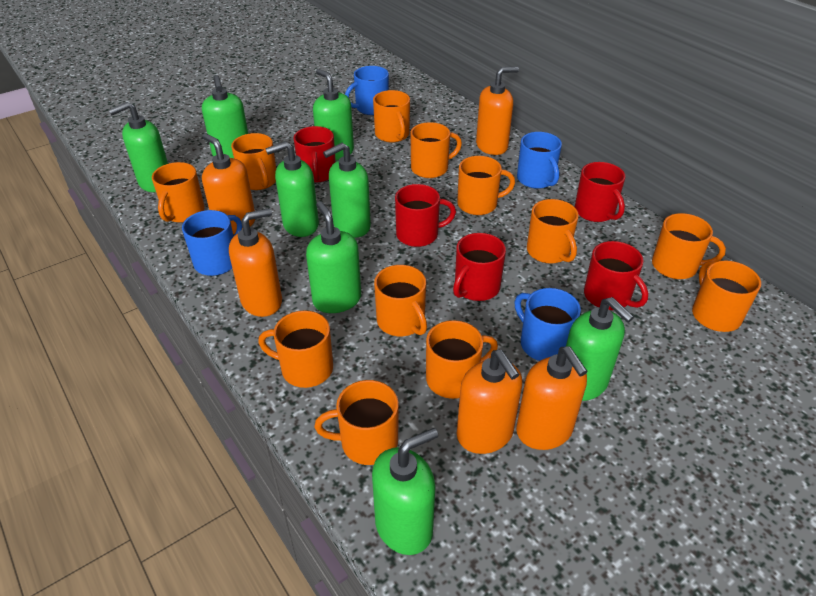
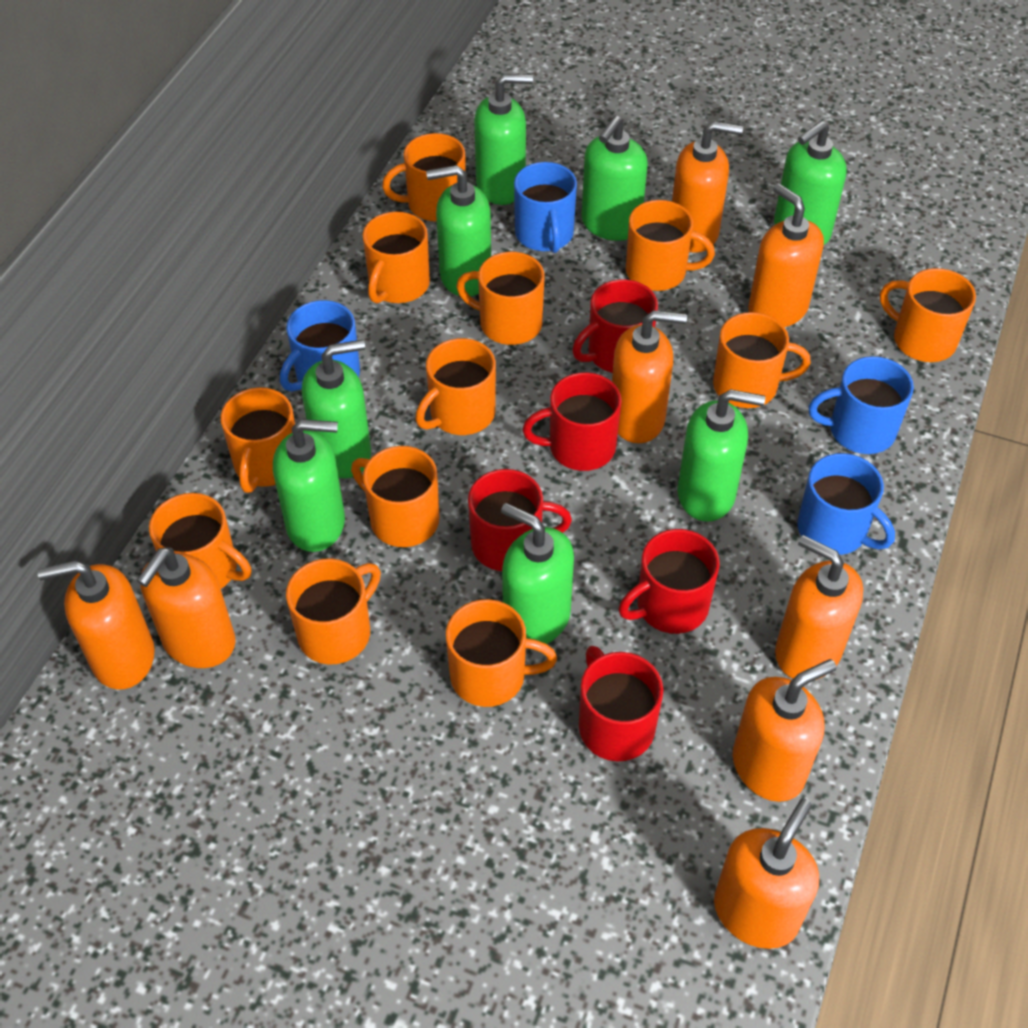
orange soap dispenser: 5 -> 8

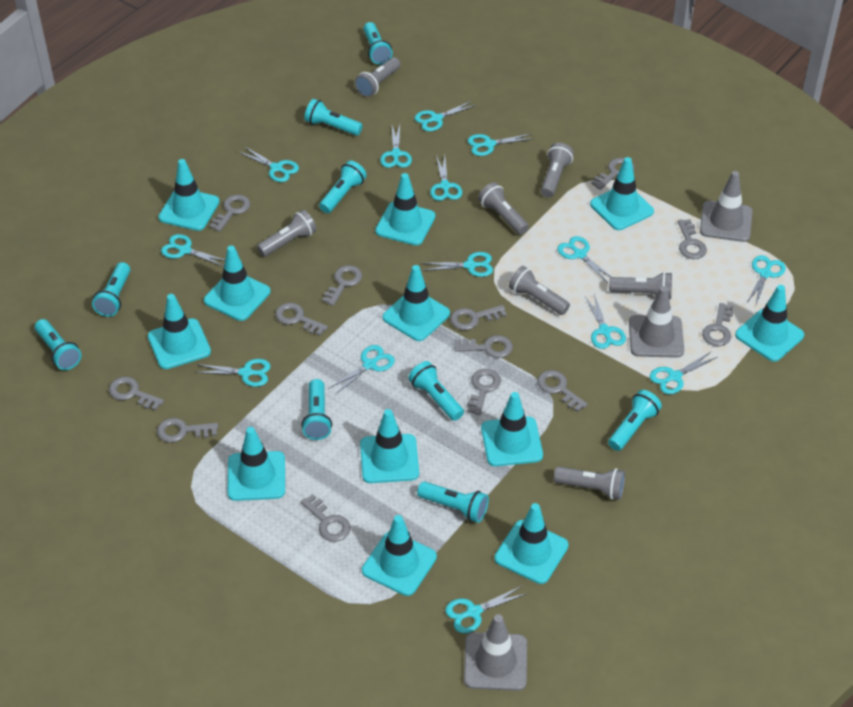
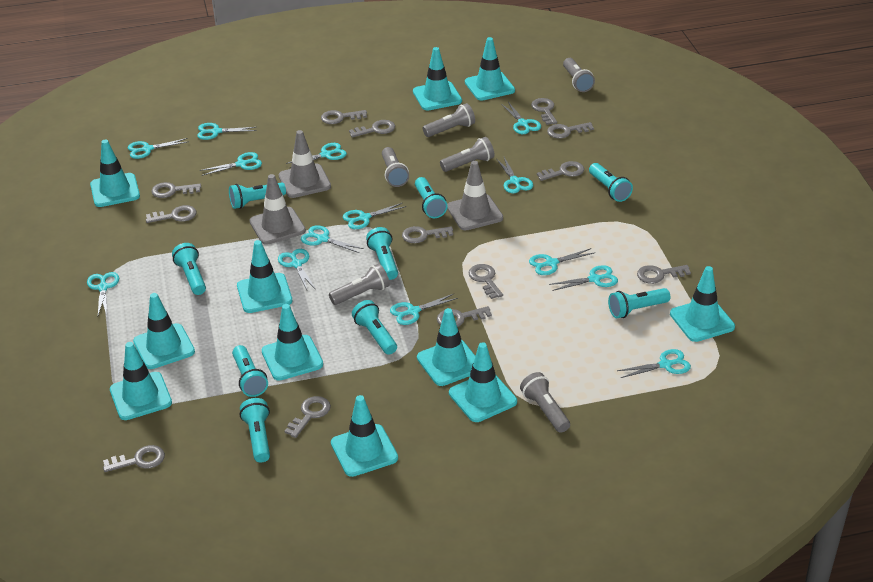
grey flashlight: 7 -> 6
turquoise traffic cone: 12 -> 11

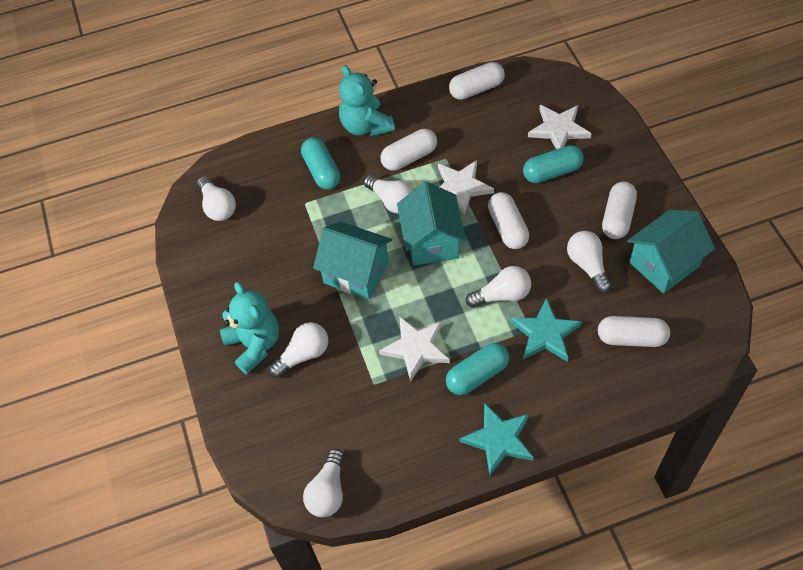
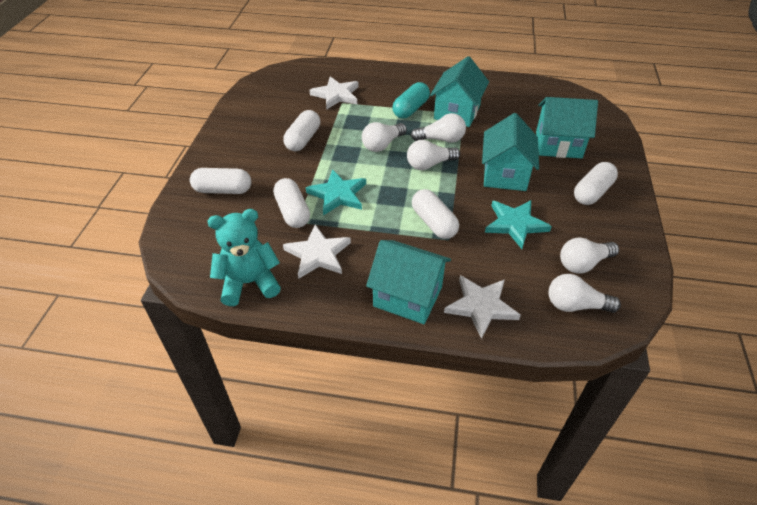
turquoise capsule: 3 -> 1
turquoise house: 3 -> 4
turquoise teddy bear: 2 -> 1
white light bulb: 6 -> 5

━━━━━━━━

*DIRECTIONS:*
Return exactly the lines that begin with the one containing "turquoise traffic cone: 12 -> 11" and end with the final line of the data above; include no pictures.

*ANSWER TO THE PROBLEM:*
turquoise traffic cone: 12 -> 11

turquoise capsule: 3 -> 1
turquoise house: 3 -> 4
turquoise teddy bear: 2 -> 1
white light bulb: 6 -> 5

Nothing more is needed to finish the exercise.